**WHAT THE TASK REQUIRES**
Print the listing below exactly, minus its pictures.

**DATASET EXCERPT**
==*==
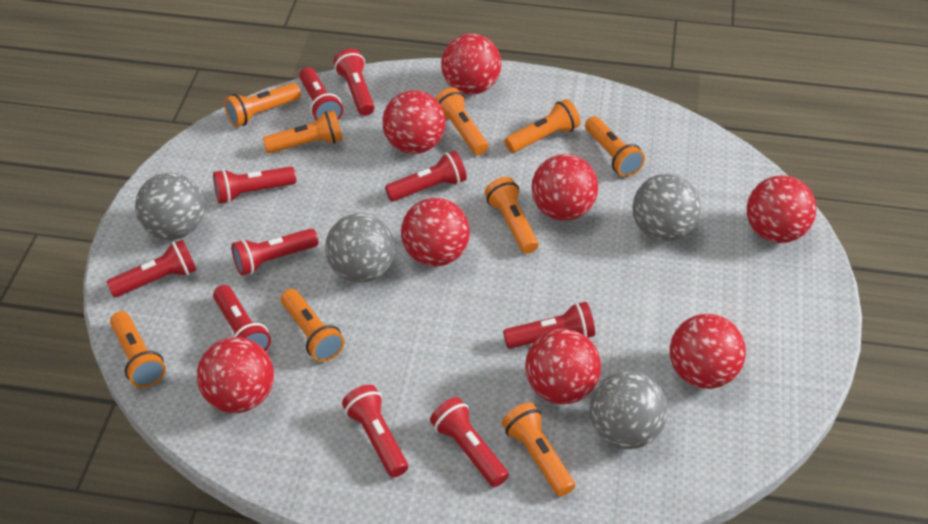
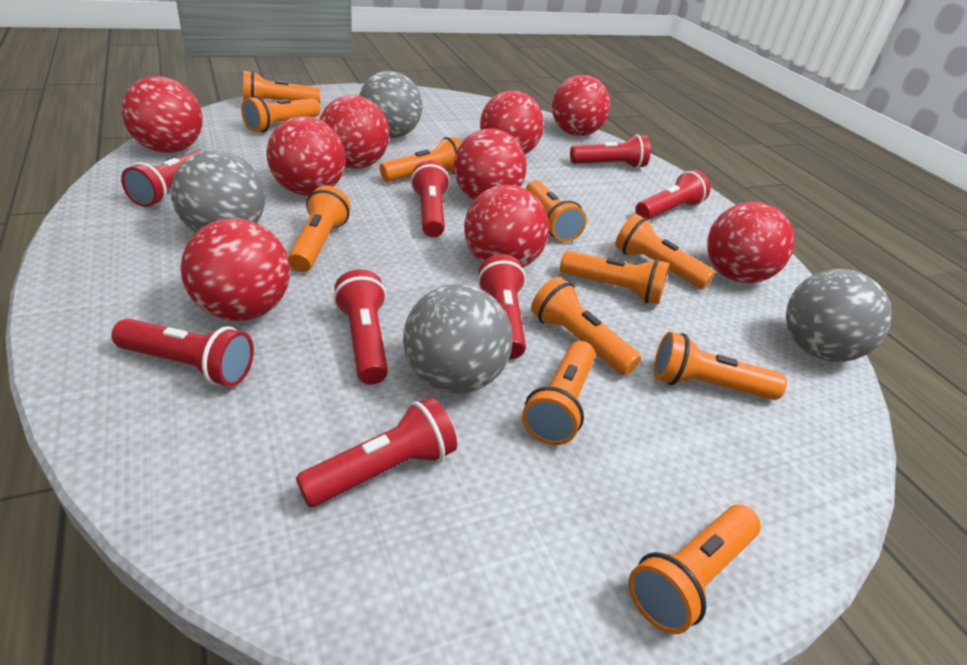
orange flashlight: 9 -> 11
red ball: 8 -> 9
red flashlight: 10 -> 8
==*==
**ANSWER TO THIS PROBLEM**
orange flashlight: 9 -> 11
red ball: 8 -> 9
red flashlight: 10 -> 8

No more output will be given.